--- EXERCISE BRIEF ---
Print nothing but the lines below starting at the line that holds "yellow wallet: [56,105,108,146]" and ending at the line that holds "yellow camera: [152,396,222,479]", including both, each exactly as written.

- - - - -

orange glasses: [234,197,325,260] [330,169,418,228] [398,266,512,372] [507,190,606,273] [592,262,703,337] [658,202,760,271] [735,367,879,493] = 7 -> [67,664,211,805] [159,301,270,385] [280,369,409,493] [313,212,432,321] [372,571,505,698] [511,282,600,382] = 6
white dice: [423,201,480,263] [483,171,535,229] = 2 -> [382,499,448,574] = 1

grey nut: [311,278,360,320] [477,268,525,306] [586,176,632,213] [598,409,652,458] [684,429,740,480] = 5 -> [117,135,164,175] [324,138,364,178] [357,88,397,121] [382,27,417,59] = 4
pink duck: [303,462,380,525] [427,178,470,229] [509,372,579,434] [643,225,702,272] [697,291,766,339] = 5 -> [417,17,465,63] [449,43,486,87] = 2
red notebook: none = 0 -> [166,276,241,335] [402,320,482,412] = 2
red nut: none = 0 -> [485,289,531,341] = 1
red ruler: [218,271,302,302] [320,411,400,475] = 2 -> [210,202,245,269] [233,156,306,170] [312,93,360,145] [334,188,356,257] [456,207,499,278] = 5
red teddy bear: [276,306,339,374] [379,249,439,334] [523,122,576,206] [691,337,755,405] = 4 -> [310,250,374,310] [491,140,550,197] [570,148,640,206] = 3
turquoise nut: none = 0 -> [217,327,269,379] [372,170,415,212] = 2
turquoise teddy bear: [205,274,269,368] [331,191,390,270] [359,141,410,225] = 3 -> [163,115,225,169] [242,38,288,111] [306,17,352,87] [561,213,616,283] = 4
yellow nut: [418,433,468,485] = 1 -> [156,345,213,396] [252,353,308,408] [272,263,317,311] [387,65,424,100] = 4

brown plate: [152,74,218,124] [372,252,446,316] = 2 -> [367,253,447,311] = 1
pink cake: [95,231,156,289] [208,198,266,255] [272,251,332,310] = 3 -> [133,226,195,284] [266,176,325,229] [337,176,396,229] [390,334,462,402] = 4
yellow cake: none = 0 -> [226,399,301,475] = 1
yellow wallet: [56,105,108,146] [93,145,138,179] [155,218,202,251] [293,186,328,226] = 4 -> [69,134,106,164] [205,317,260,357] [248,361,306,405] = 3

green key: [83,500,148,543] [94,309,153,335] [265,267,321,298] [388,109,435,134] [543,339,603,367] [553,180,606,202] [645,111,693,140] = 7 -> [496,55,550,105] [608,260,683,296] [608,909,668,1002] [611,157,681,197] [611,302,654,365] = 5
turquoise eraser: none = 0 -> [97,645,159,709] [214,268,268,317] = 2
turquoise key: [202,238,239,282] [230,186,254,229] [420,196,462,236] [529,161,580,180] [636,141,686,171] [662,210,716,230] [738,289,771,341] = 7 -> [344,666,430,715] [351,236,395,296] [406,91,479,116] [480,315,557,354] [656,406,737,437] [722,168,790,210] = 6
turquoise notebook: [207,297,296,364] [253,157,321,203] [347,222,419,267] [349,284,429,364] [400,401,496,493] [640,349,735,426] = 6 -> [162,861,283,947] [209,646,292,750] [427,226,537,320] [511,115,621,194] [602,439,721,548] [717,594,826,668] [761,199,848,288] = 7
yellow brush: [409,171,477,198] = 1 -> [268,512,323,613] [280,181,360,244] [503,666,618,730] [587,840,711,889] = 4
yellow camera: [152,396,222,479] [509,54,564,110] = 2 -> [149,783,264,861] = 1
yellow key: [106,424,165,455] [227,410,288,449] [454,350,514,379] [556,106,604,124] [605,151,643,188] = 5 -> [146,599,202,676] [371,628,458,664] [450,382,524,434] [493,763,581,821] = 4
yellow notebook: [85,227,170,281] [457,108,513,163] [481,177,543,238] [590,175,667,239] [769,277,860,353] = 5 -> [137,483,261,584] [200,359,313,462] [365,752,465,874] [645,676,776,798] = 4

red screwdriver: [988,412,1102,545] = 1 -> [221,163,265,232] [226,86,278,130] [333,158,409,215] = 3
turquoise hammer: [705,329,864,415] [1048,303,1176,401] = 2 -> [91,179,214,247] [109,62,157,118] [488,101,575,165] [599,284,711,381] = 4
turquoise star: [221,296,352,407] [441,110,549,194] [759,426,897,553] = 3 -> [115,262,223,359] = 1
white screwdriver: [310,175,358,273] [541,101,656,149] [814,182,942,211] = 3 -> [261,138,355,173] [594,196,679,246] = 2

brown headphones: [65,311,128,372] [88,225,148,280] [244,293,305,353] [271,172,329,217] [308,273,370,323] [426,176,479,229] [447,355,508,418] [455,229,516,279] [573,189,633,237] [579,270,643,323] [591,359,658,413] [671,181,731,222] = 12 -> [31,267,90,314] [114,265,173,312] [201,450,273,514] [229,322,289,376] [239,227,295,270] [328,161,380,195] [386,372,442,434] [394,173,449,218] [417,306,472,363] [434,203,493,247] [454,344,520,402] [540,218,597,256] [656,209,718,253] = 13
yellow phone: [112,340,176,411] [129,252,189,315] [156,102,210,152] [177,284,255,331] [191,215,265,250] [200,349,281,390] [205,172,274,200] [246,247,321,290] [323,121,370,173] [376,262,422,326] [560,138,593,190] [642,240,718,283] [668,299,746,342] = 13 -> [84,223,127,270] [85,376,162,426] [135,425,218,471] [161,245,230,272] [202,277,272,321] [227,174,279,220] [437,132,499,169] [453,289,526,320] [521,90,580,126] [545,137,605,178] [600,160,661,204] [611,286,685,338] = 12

- - - - -

--- FINAL ANSWER ---
yellow wallet: [56,105,108,146] [93,145,138,179] [155,218,202,251] [293,186,328,226] = 4 -> [69,134,106,164] [205,317,260,357] [248,361,306,405] = 3

green key: [83,500,148,543] [94,309,153,335] [265,267,321,298] [388,109,435,134] [543,339,603,367] [553,180,606,202] [645,111,693,140] = 7 -> [496,55,550,105] [608,260,683,296] [608,909,668,1002] [611,157,681,197] [611,302,654,365] = 5
turquoise eraser: none = 0 -> [97,645,159,709] [214,268,268,317] = 2
turquoise key: [202,238,239,282] [230,186,254,229] [420,196,462,236] [529,161,580,180] [636,141,686,171] [662,210,716,230] [738,289,771,341] = 7 -> [344,666,430,715] [351,236,395,296] [406,91,479,116] [480,315,557,354] [656,406,737,437] [722,168,790,210] = 6
turquoise notebook: [207,297,296,364] [253,157,321,203] [347,222,419,267] [349,284,429,364] [400,401,496,493] [640,349,735,426] = 6 -> [162,861,283,947] [209,646,292,750] [427,226,537,320] [511,115,621,194] [602,439,721,548] [717,594,826,668] [761,199,848,288] = 7
yellow brush: [409,171,477,198] = 1 -> [268,512,323,613] [280,181,360,244] [503,666,618,730] [587,840,711,889] = 4
yellow camera: [152,396,222,479] [509,54,564,110] = 2 -> [149,783,264,861] = 1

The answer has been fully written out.